*** Opening Source material ***

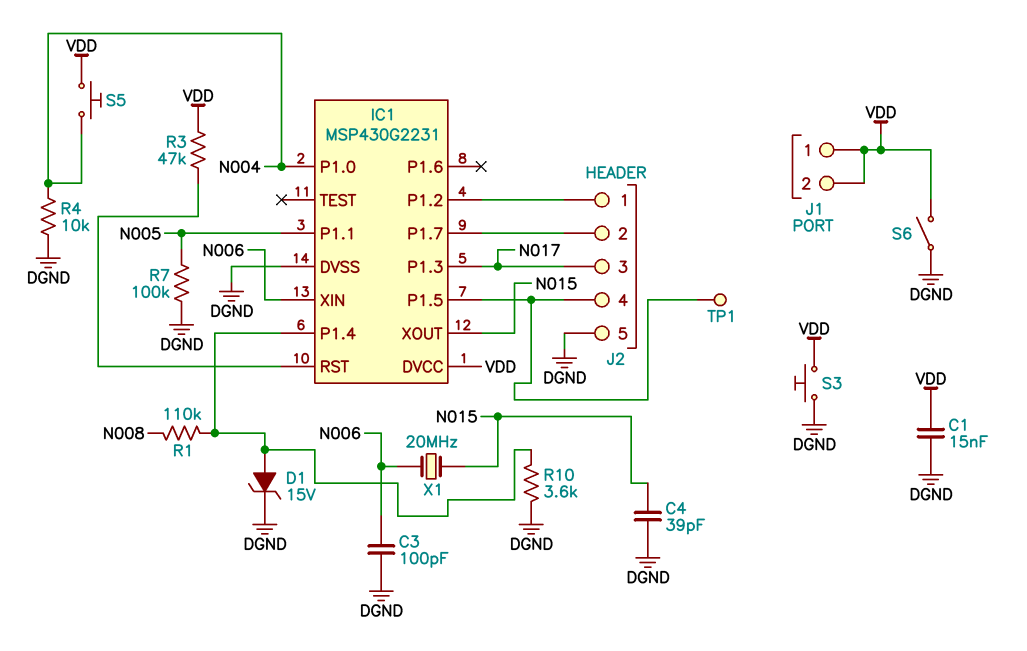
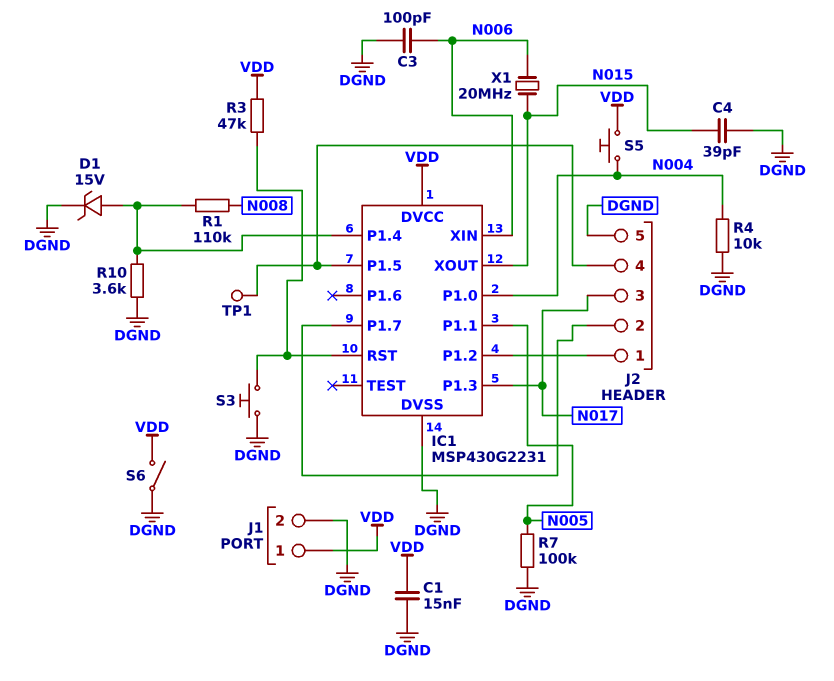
J1 pin 2: VDD -> DGND
S3: button (DGND, VDD) -> button (DGND, IC1/RST)

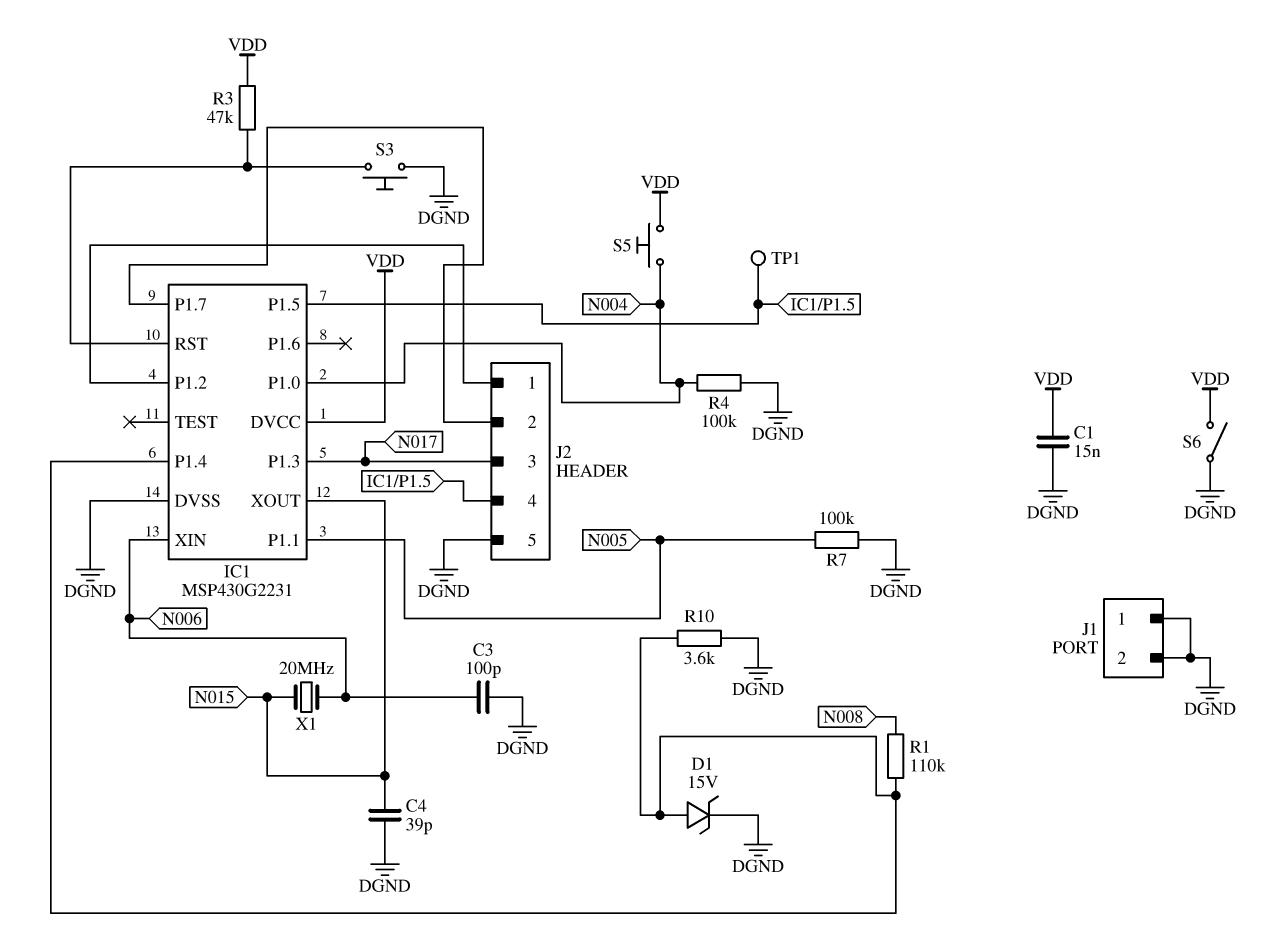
J1 pin 1: VDD -> DGND
R4: 10k (DGND, N004) -> 100k (DGND, N004)

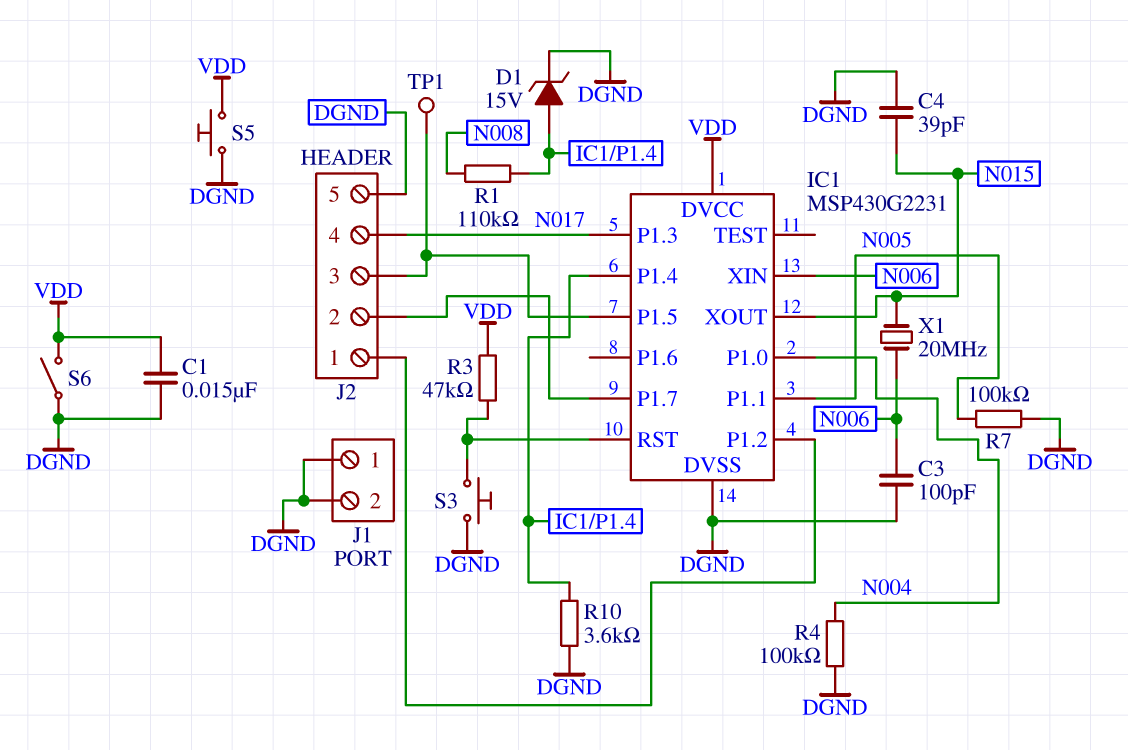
J2 pin 3: N017 -> IC1/P1.5
J2 pin 4: IC1/P1.5 -> N017
S5: button (N004, VDD) -> button (DGND, VDD)

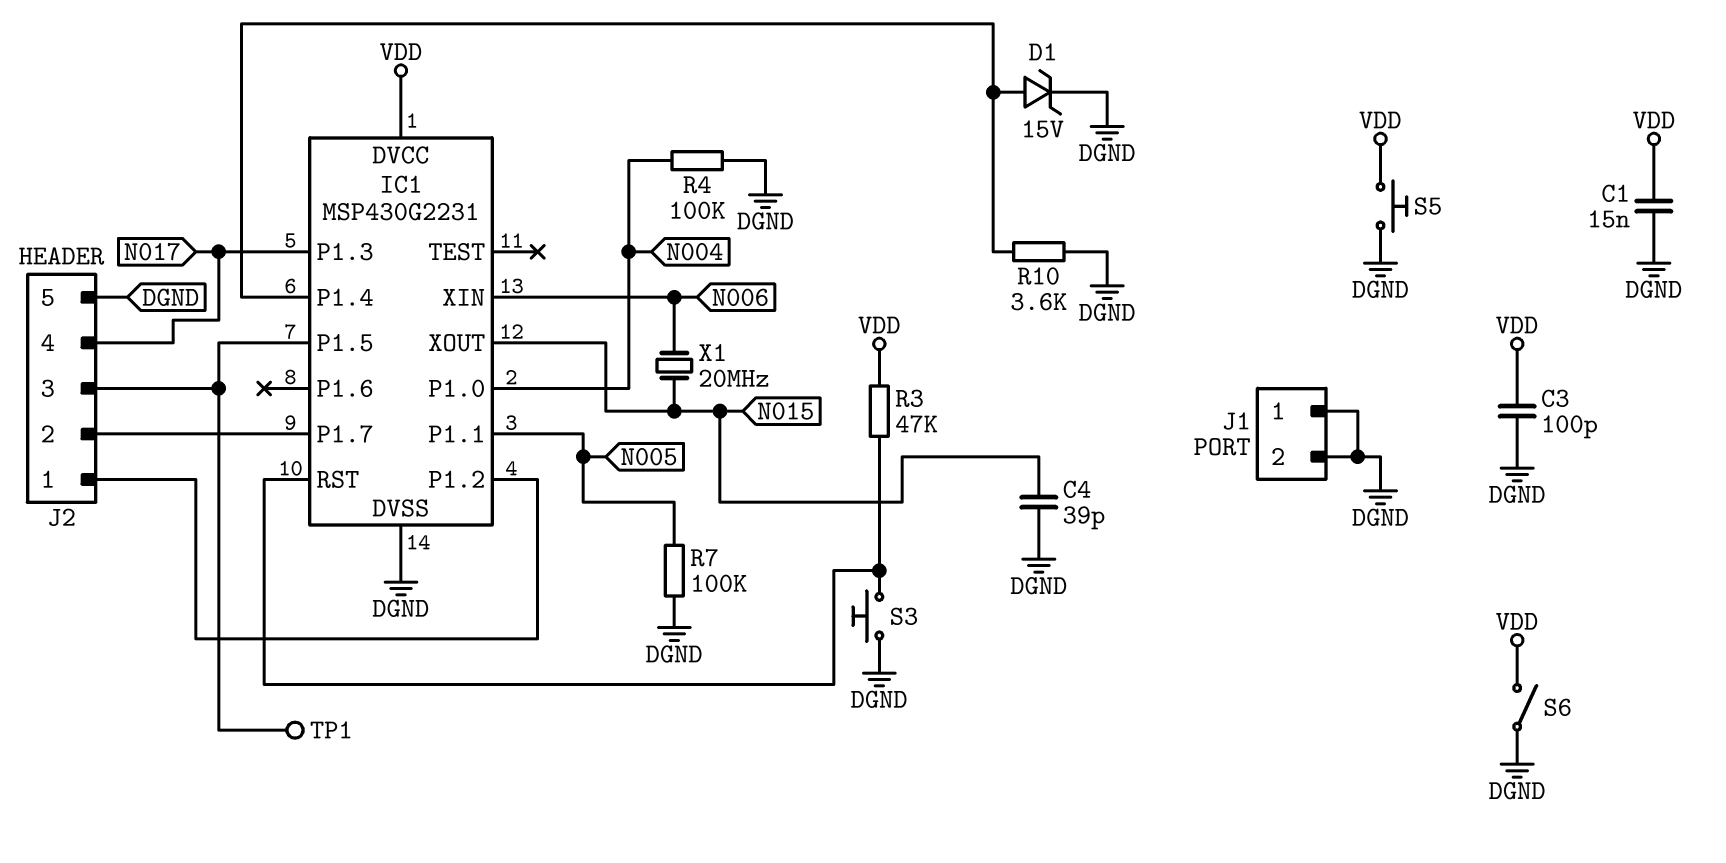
C3: 100pF (DGND, N006) -> 100pF (DGND, VDD)
R1: 110k (IC1/P1.4, N008) -> none

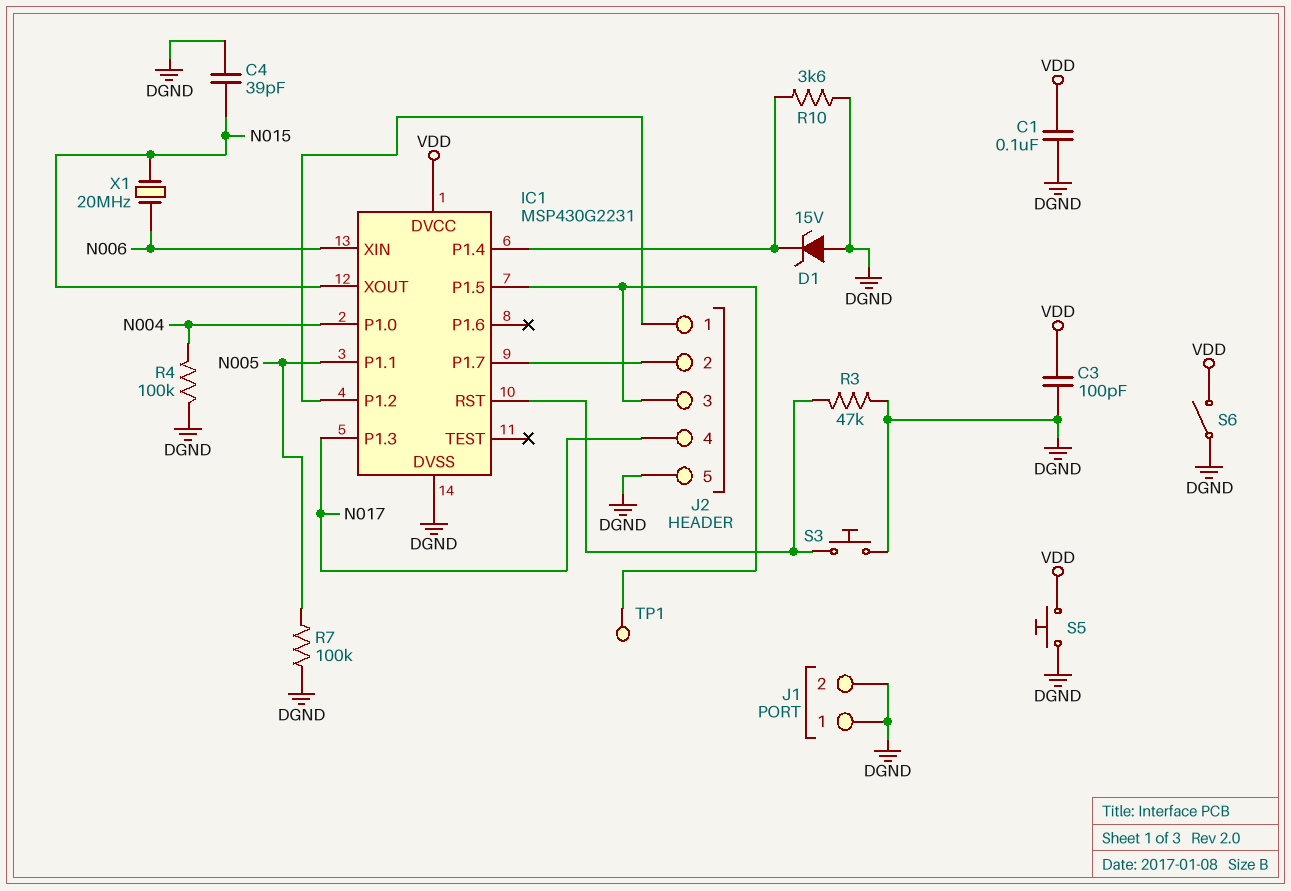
C1: 15nF (DGND, VDD) -> 100nF (DGND, VDD)
D1: zener 15V (A IC1/P1.4, K DGND) -> zener 15V (A DGND, K IC1/P1.4)
R3: 47k (IC1/RST, VDD) -> 47k (DGND, IC1/RST)

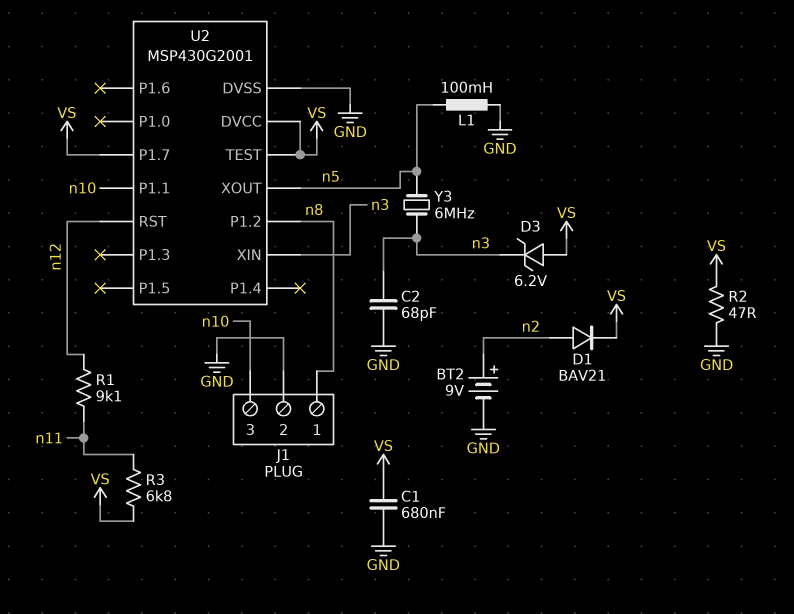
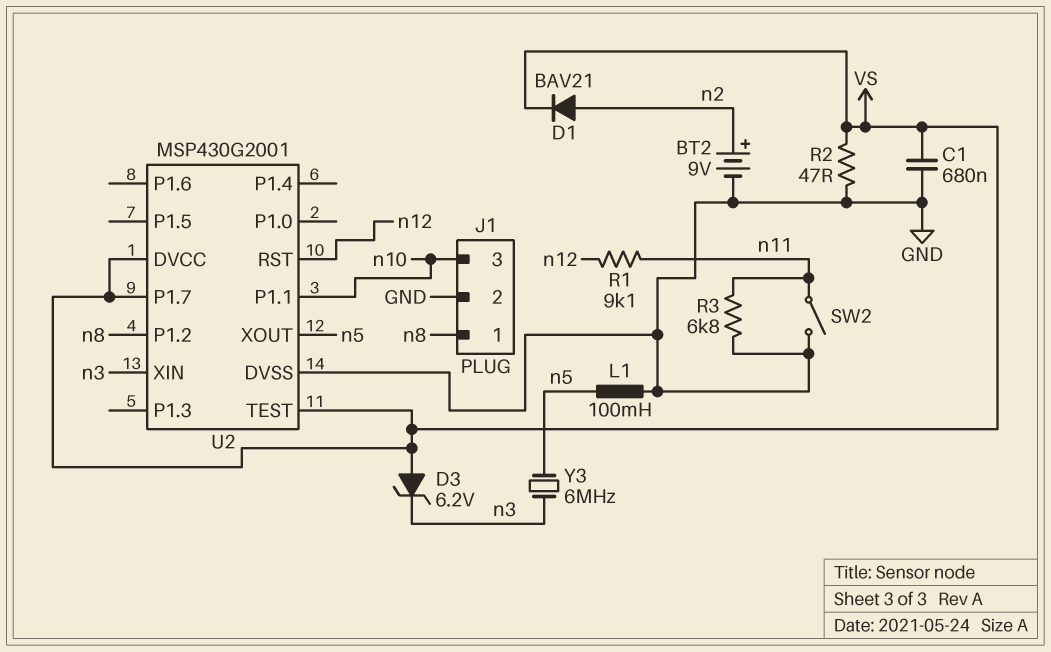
C2: 68pF (GND, n3) -> none
R3: 6.8k (VS, n11) -> 6.8k (GND, n11)
SW2: none -> switch (GND, n11)

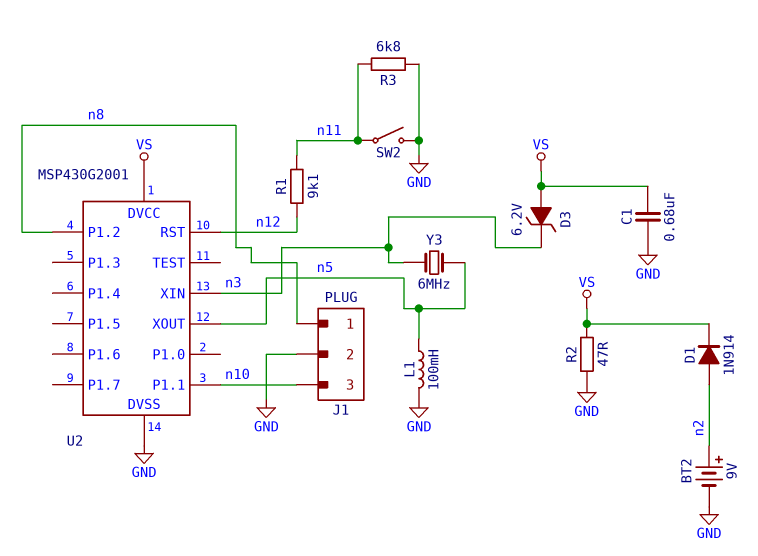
D1: diode BAV21 (A n2, K VS) -> diode 1N914 (A n2, K VS)
U2 pin P1.7: VS -> none
U2 pin TEST: VS -> none

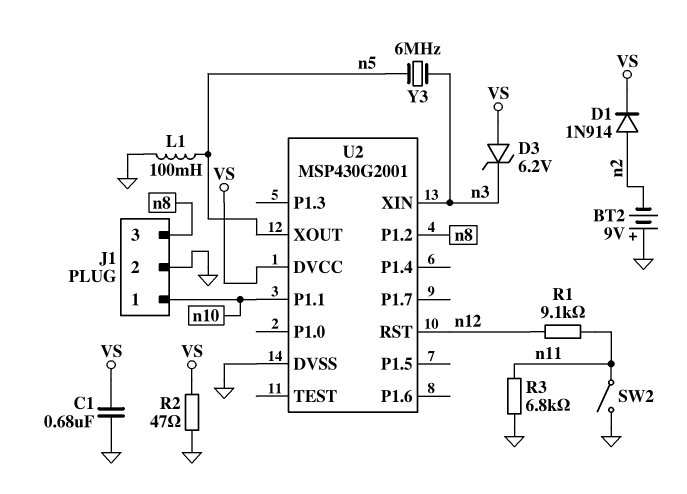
BT2: 9V (plus n2, minus GND) -> 9V (plus GND, minus n2)
J1 pin 1: n8 -> n10
J1 pin 3: n10 -> n8

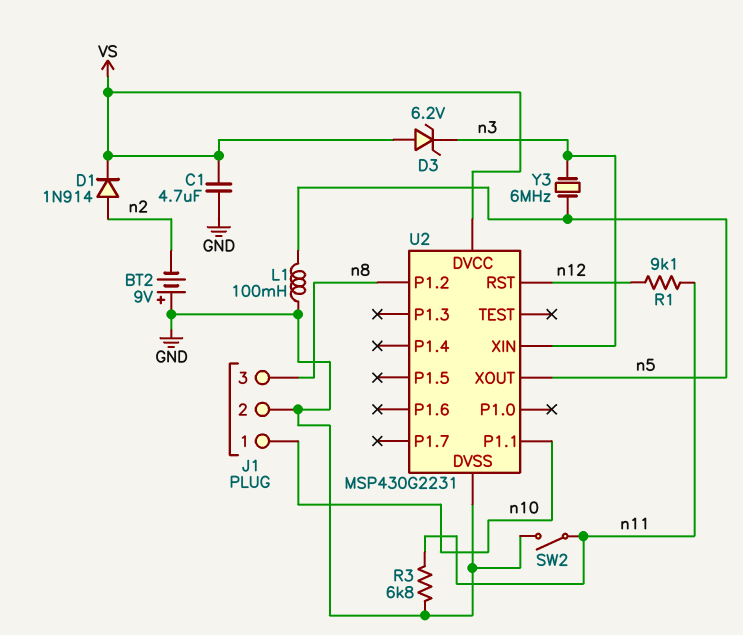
C1: 680nF (GND, VS) -> 4.7uF (GND, VS)
R2: 47 (GND, VS) -> none
U2: MSP430G2001 -> MSP430G2231

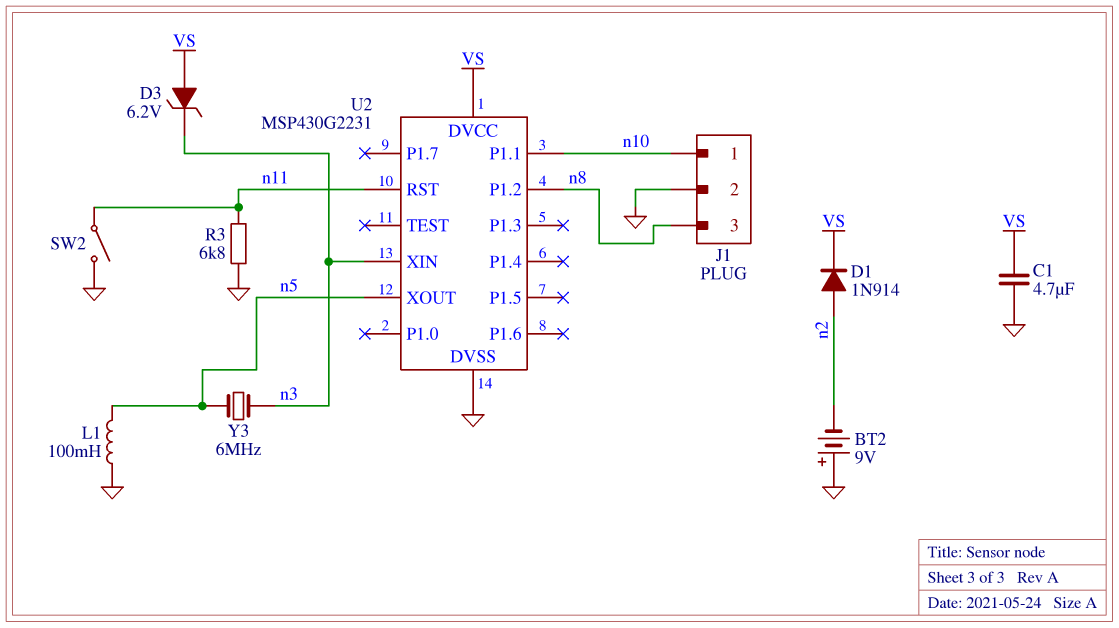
R1: 9.1k (n11, n12) -> none
U2 pin RST: n12 -> n11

*** Closing Source material ***

Task goal:
Of the lines above, copy each that contains "button".

Result for this exercise:
S3: button (DGND, VDD) -> button (DGND, IC1/RST)
S5: button (N004, VDD) -> button (DGND, VDD)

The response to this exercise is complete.